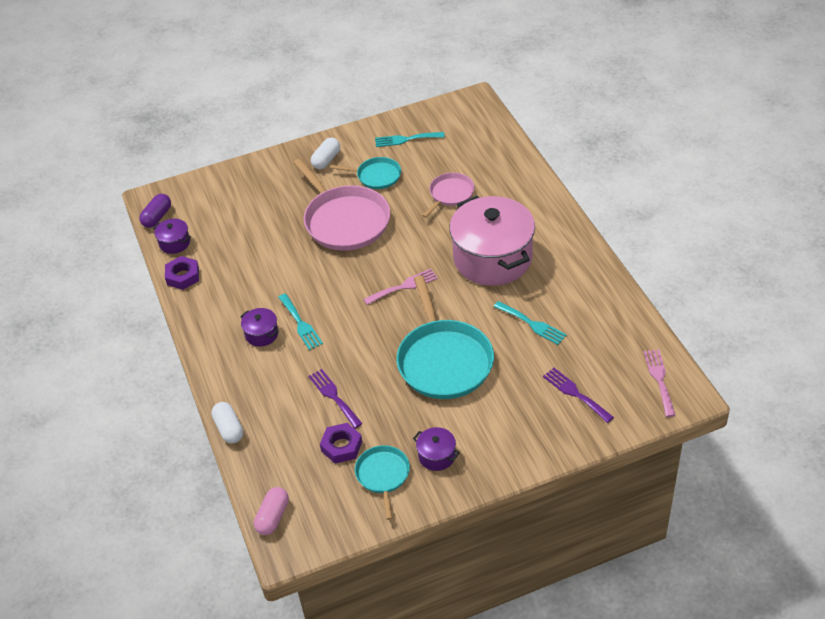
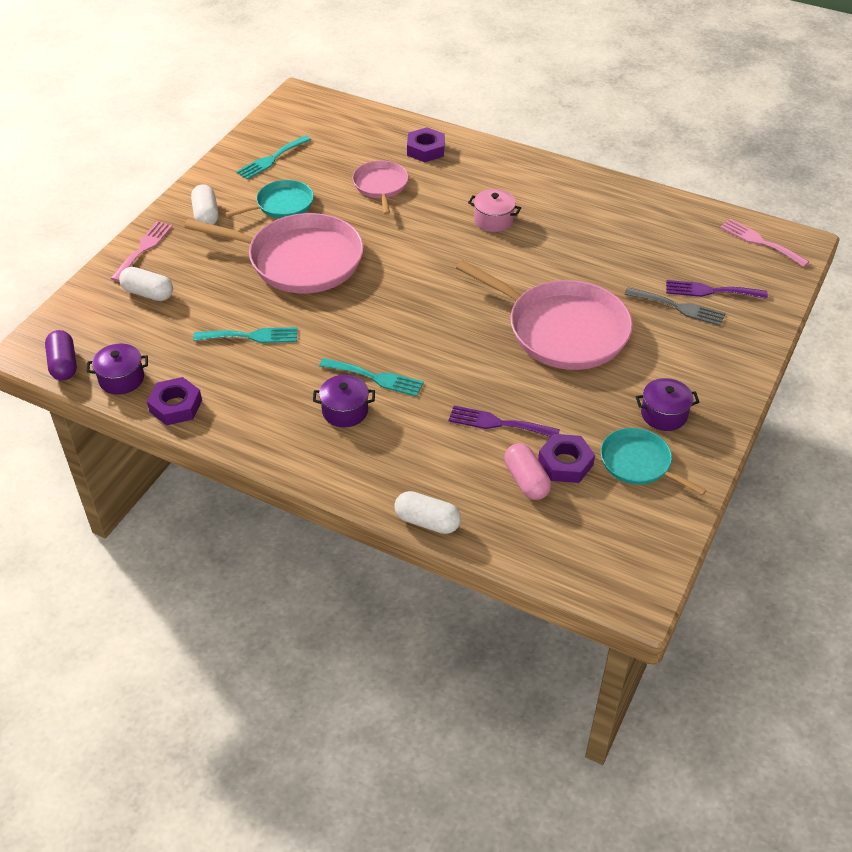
camera: 45 degrees left, 0 degrees up
(242, 196) = (148, 293): none -> white capsule
(273, 517) = (583, 573): pink capsule -> pink capsule (526, 481)
(404, 286) = (439, 287): pink fork -> pink fork (143, 249)
(444, 360) = (562, 329): turquoise pan -> pink pan
(492, 258) = (493, 220): pink pot -> pink pot, size x0.41
(510, 182) = (426, 150): none -> purple nut
(532, 324) = (600, 256): turquoise fork -> turquoise fork (251, 336)
(538, 392) = (679, 307): none -> grey fork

--*--

▸ **What the task asks**: The job is to copy each line from the material above that holds the word "turquoise".

▸ **Solved problem**:
(444, 360) = (562, 329): turquoise pan -> pink pan
(532, 324) = (600, 256): turquoise fork -> turquoise fork (251, 336)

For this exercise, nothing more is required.